### YOUR OBJECTIVE
When you reach the line containing "none -> orange cone A2 level 1" in the records below, start copying exactly, and stop once you have copied the line containing "none -> orange plate C11 level 2".

### GIVEN DATA
● ● ● ● ● ● ●

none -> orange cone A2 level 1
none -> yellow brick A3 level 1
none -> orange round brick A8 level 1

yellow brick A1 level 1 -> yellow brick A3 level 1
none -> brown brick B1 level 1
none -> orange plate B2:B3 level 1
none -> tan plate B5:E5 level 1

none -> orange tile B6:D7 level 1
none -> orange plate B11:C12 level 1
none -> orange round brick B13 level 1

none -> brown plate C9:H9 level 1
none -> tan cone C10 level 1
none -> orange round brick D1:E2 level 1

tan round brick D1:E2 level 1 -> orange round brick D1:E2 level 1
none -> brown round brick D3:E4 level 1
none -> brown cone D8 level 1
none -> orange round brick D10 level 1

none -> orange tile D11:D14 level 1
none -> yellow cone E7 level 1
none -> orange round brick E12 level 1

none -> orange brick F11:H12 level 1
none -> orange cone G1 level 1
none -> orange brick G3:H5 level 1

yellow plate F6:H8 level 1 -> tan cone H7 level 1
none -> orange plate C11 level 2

● ● ● ● ● ● ●

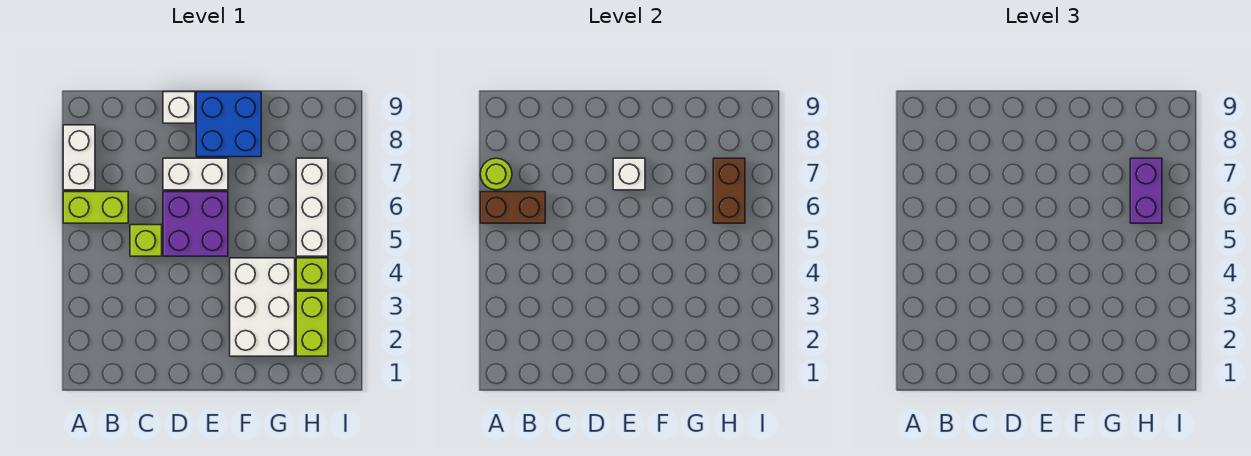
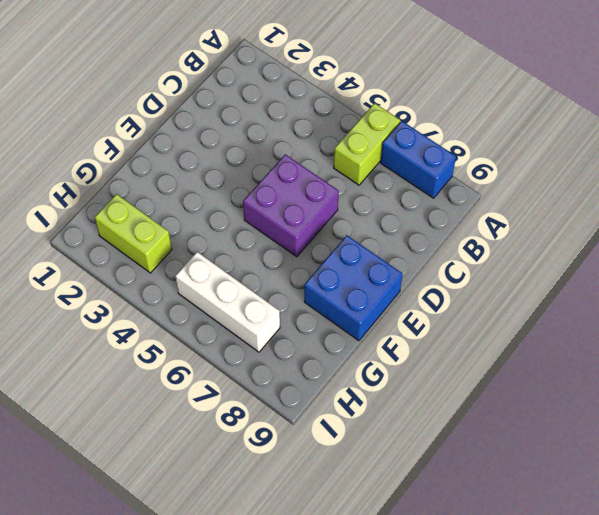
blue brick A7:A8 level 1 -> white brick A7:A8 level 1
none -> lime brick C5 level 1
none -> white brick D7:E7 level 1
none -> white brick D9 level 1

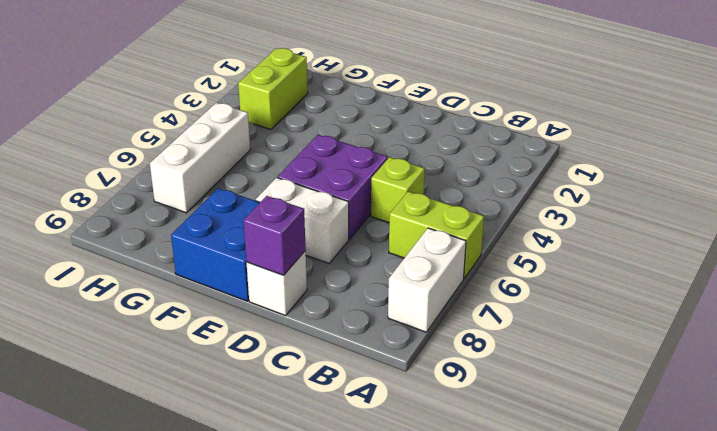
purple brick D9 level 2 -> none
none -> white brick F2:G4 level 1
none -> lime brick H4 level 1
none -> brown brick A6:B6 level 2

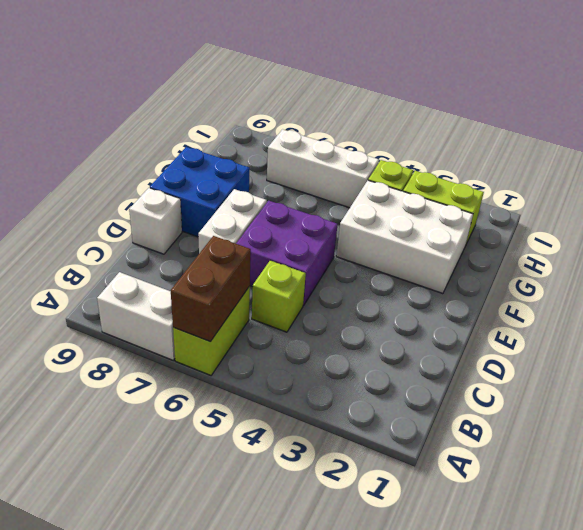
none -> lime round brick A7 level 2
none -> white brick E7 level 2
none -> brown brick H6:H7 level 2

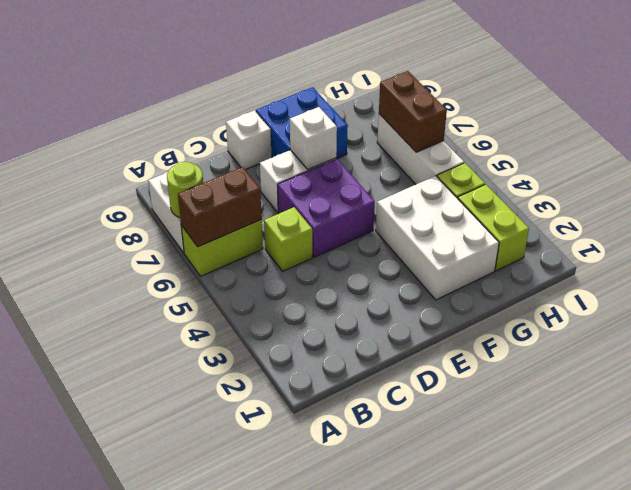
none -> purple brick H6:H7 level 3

● ● ● ● ● ● ●

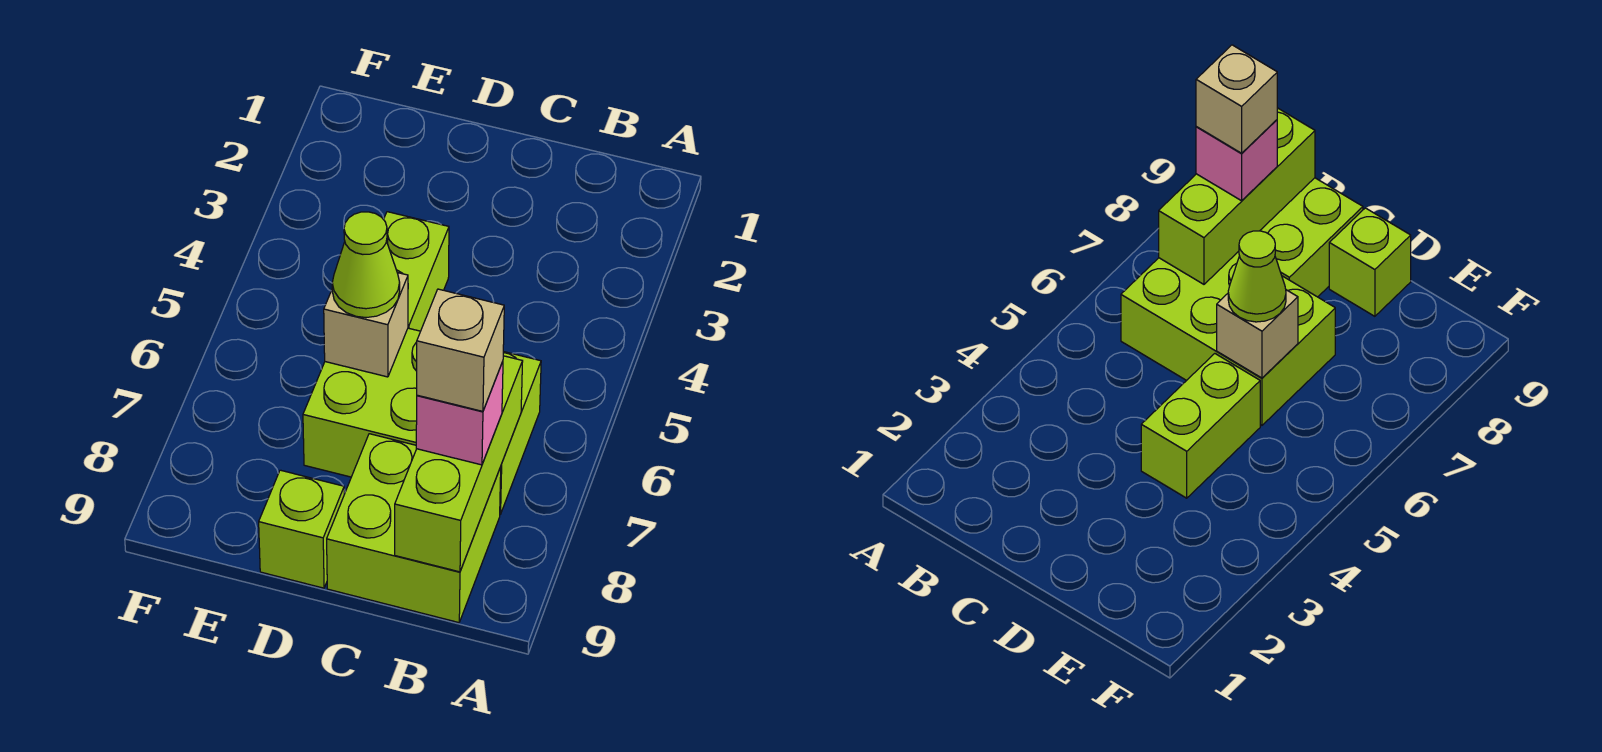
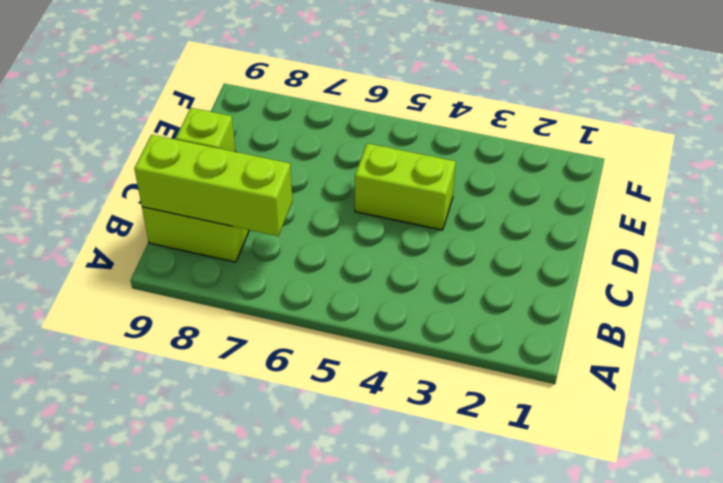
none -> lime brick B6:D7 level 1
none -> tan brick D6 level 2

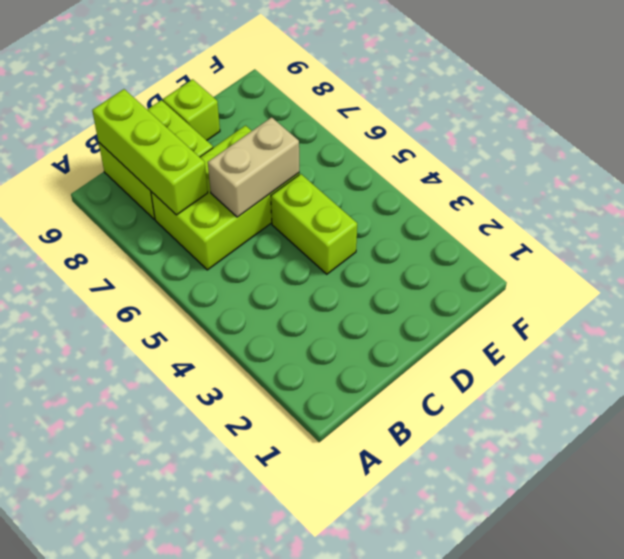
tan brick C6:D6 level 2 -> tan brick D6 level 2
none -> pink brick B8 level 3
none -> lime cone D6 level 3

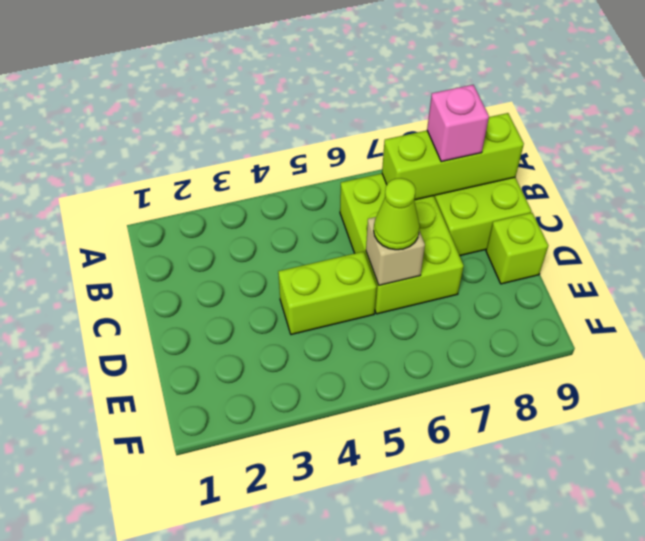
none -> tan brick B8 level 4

● ● ● ● ● ● ●

### RESPONSE AREA
none -> orange cone A2 level 1
none -> yellow brick A3 level 1
none -> orange round brick A8 level 1

yellow brick A1 level 1 -> yellow brick A3 level 1
none -> brown brick B1 level 1
none -> orange plate B2:B3 level 1
none -> tan plate B5:E5 level 1

none -> orange tile B6:D7 level 1
none -> orange plate B11:C12 level 1
none -> orange round brick B13 level 1

none -> brown plate C9:H9 level 1
none -> tan cone C10 level 1
none -> orange round brick D1:E2 level 1

tan round brick D1:E2 level 1 -> orange round brick D1:E2 level 1
none -> brown round brick D3:E4 level 1
none -> brown cone D8 level 1
none -> orange round brick D10 level 1

none -> orange tile D11:D14 level 1
none -> yellow cone E7 level 1
none -> orange round brick E12 level 1

none -> orange brick F11:H12 level 1
none -> orange cone G1 level 1
none -> orange brick G3:H5 level 1

yellow plate F6:H8 level 1 -> tan cone H7 level 1
none -> orange plate C11 level 2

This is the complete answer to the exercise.